(Task description) Return all the entries word for word, minus the pictures.

(Records supplied)
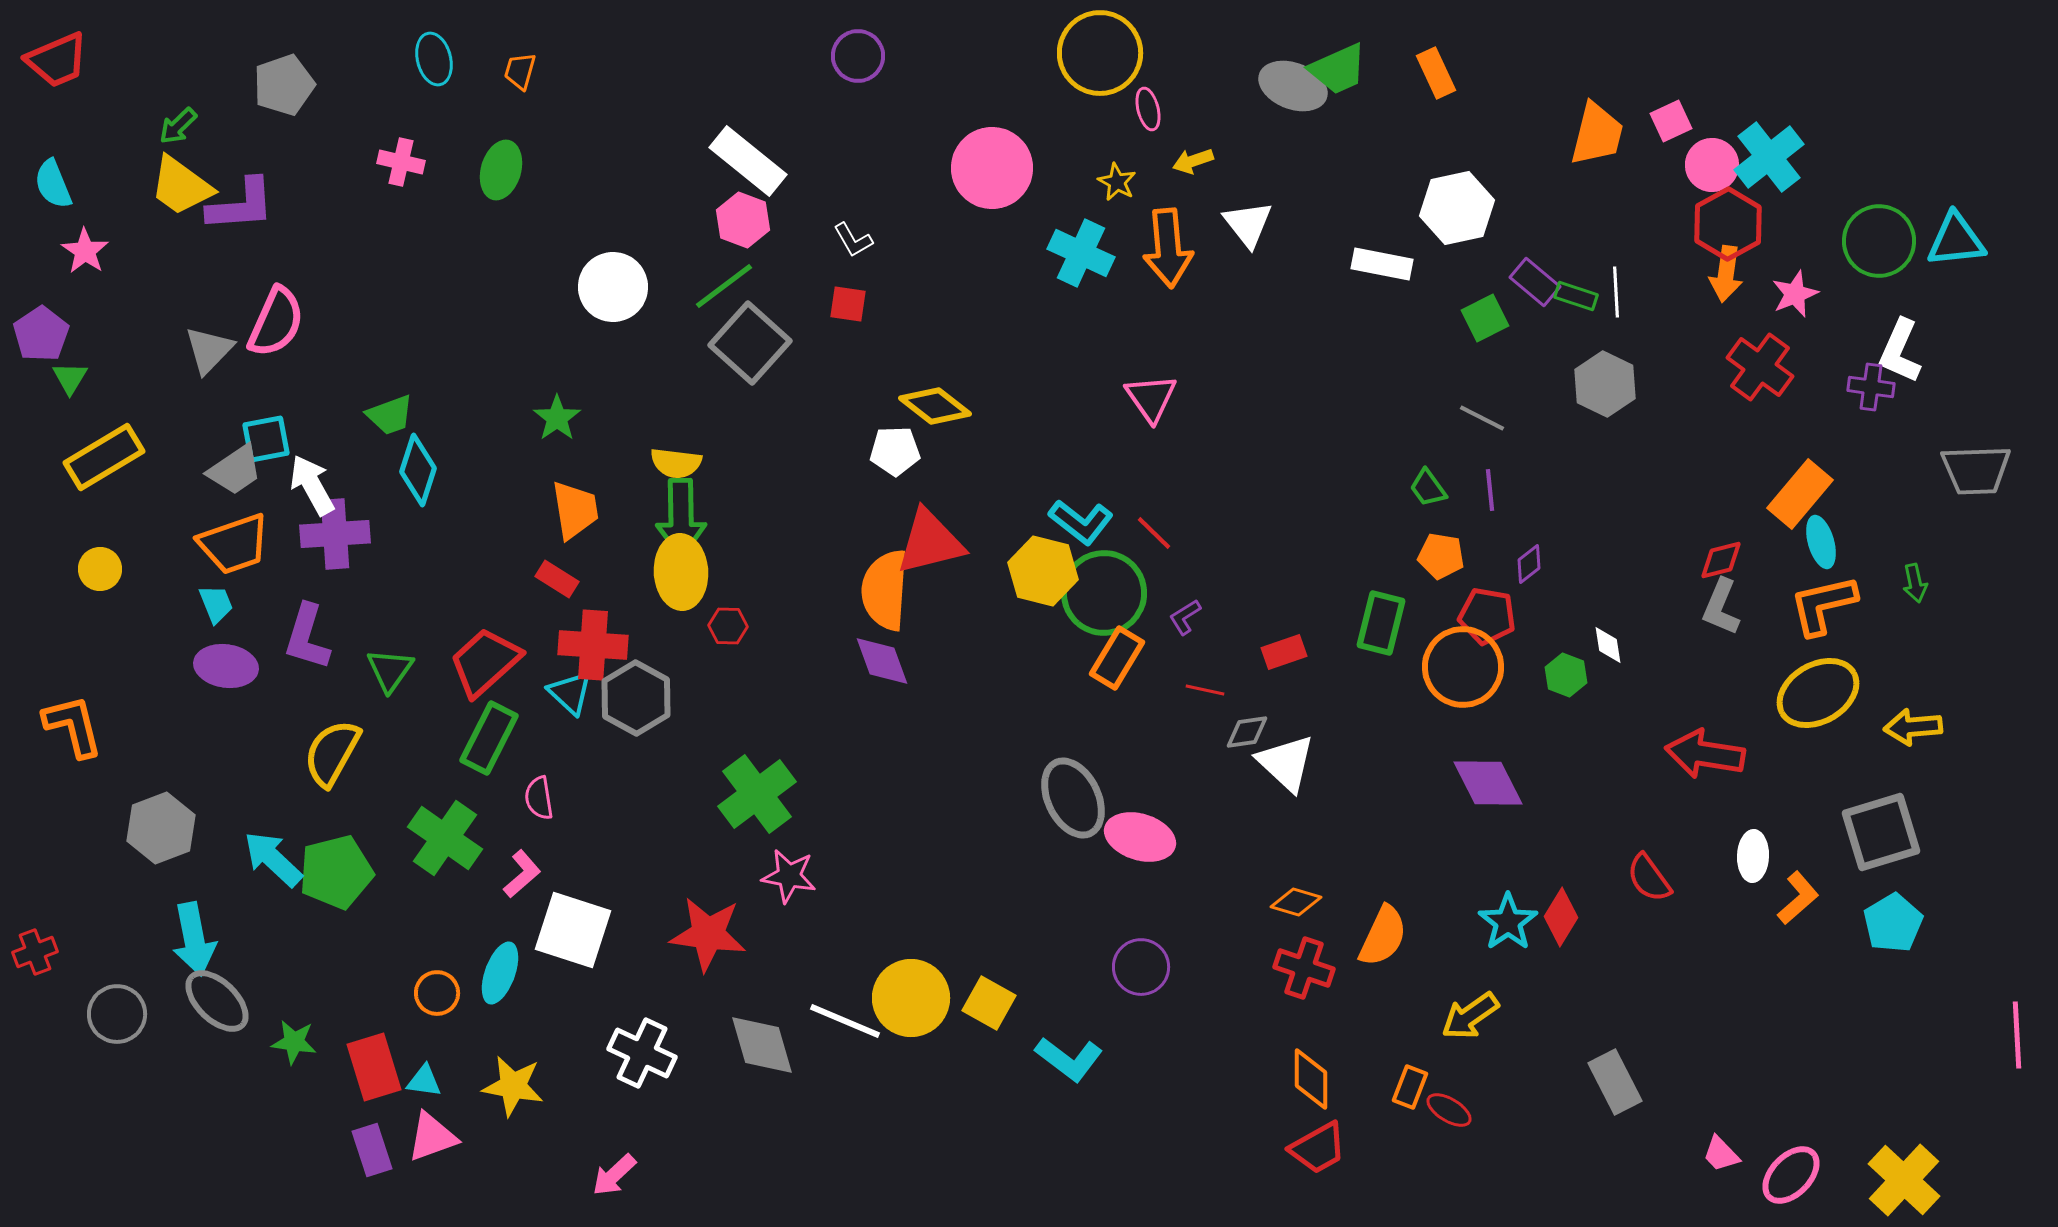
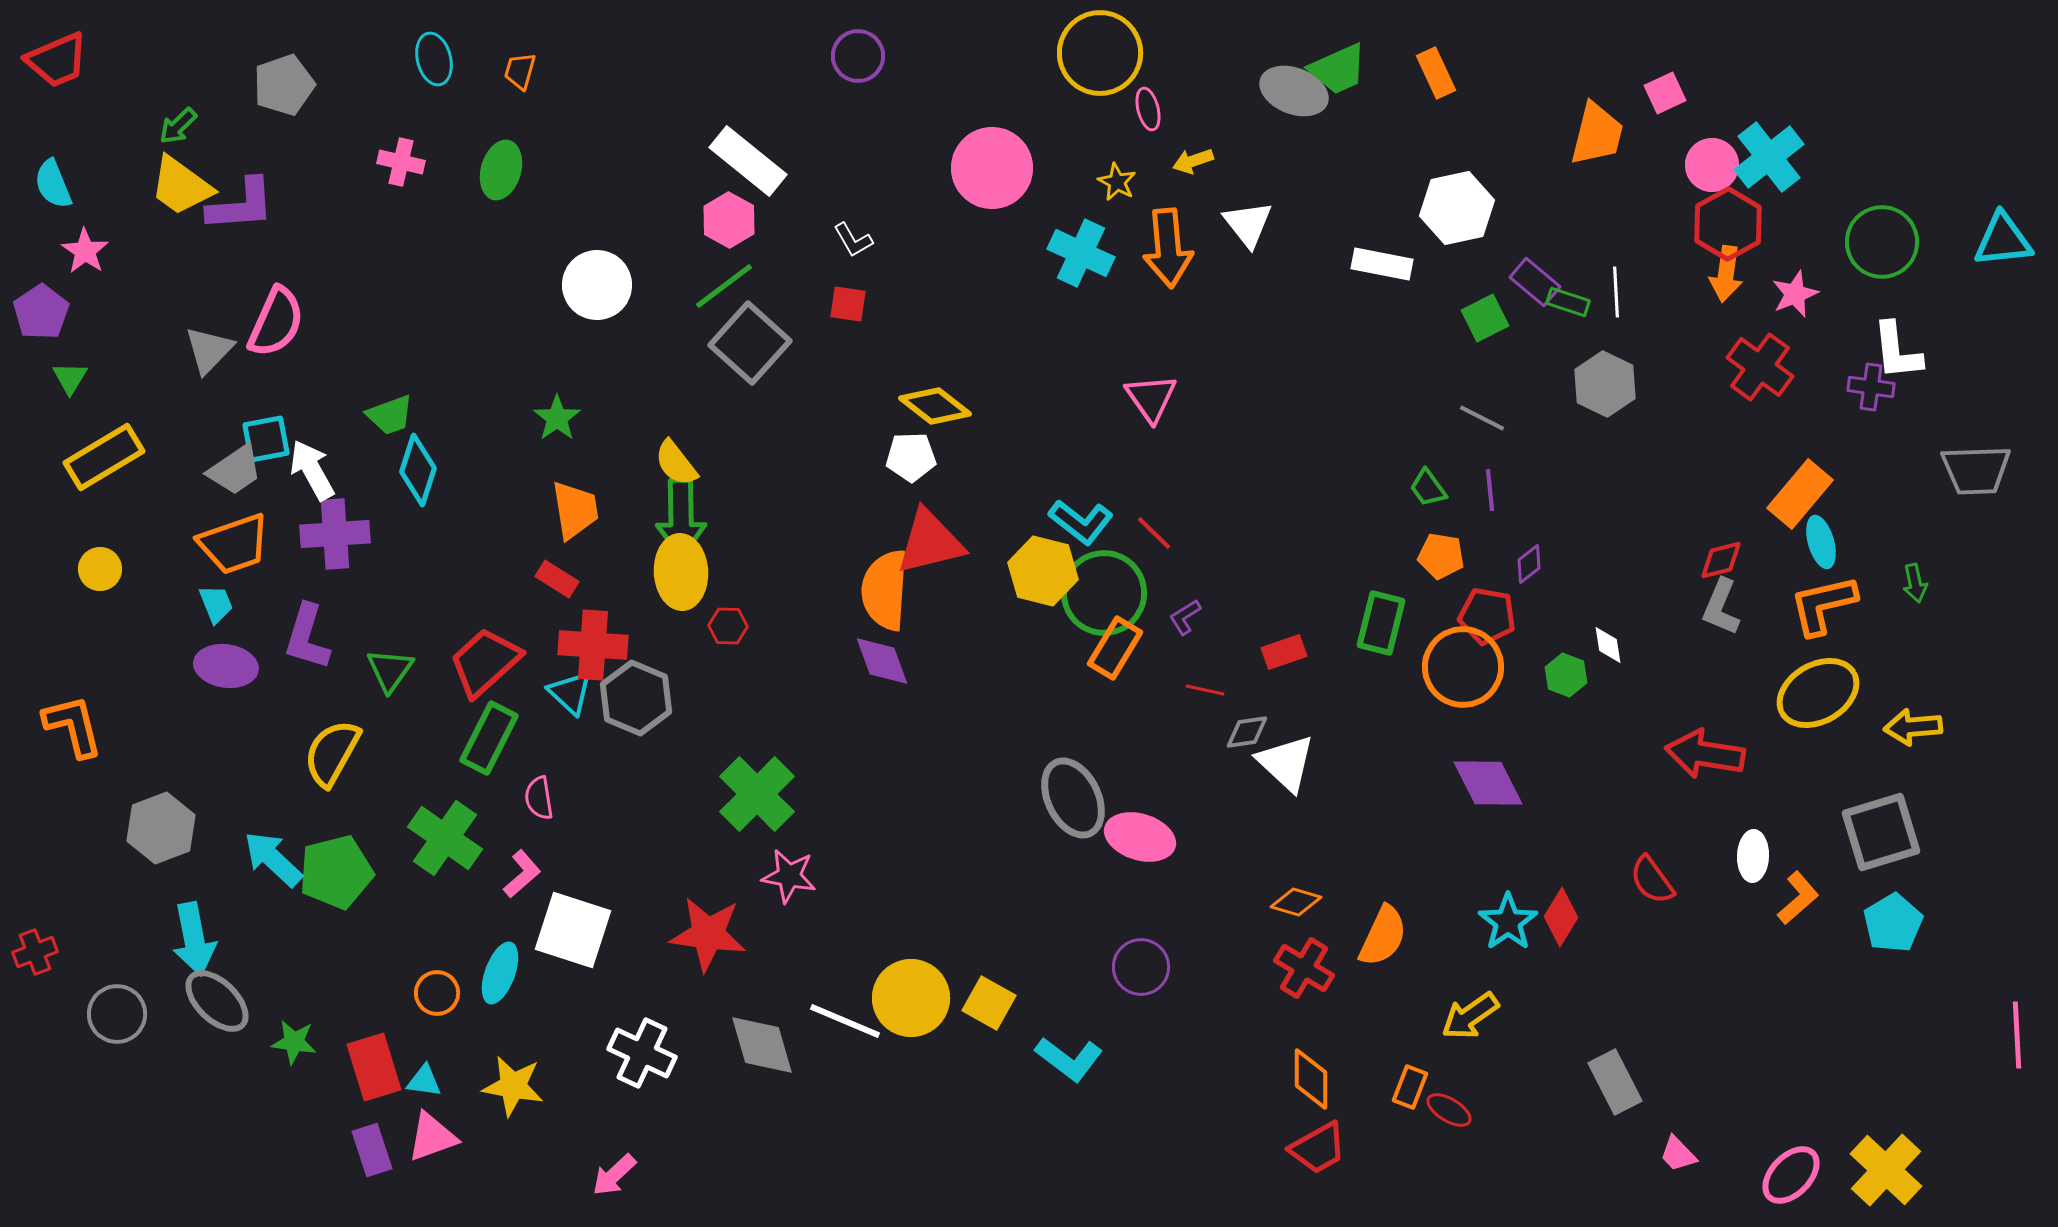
gray ellipse at (1293, 86): moved 1 px right, 5 px down
pink square at (1671, 121): moved 6 px left, 28 px up
pink hexagon at (743, 220): moved 14 px left; rotated 8 degrees clockwise
cyan triangle at (1956, 240): moved 47 px right
green circle at (1879, 241): moved 3 px right, 1 px down
white circle at (613, 287): moved 16 px left, 2 px up
green rectangle at (1576, 296): moved 8 px left, 6 px down
purple pentagon at (41, 334): moved 22 px up
white L-shape at (1900, 351): moved 3 px left; rotated 30 degrees counterclockwise
white pentagon at (895, 451): moved 16 px right, 6 px down
yellow semicircle at (676, 463): rotated 45 degrees clockwise
white arrow at (312, 485): moved 15 px up
orange rectangle at (1117, 658): moved 2 px left, 10 px up
gray hexagon at (636, 698): rotated 6 degrees counterclockwise
green cross at (757, 794): rotated 8 degrees counterclockwise
red semicircle at (1649, 878): moved 3 px right, 2 px down
red cross at (1304, 968): rotated 12 degrees clockwise
pink trapezoid at (1721, 1154): moved 43 px left
yellow cross at (1904, 1180): moved 18 px left, 10 px up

(Exercise output)
gray ellipse at (1293, 86): moved 1 px right, 5 px down
pink square at (1671, 121): moved 6 px left, 28 px up
pink hexagon at (743, 220): moved 14 px left; rotated 8 degrees clockwise
cyan triangle at (1956, 240): moved 47 px right
green circle at (1879, 241): moved 3 px right, 1 px down
white circle at (613, 287): moved 16 px left, 2 px up
green rectangle at (1576, 296): moved 8 px left, 6 px down
purple pentagon at (41, 334): moved 22 px up
white L-shape at (1900, 351): moved 3 px left; rotated 30 degrees counterclockwise
white pentagon at (895, 451): moved 16 px right, 6 px down
yellow semicircle at (676, 463): rotated 45 degrees clockwise
white arrow at (312, 485): moved 15 px up
orange rectangle at (1117, 658): moved 2 px left, 10 px up
gray hexagon at (636, 698): rotated 6 degrees counterclockwise
green cross at (757, 794): rotated 8 degrees counterclockwise
red semicircle at (1649, 878): moved 3 px right, 2 px down
red cross at (1304, 968): rotated 12 degrees clockwise
pink trapezoid at (1721, 1154): moved 43 px left
yellow cross at (1904, 1180): moved 18 px left, 10 px up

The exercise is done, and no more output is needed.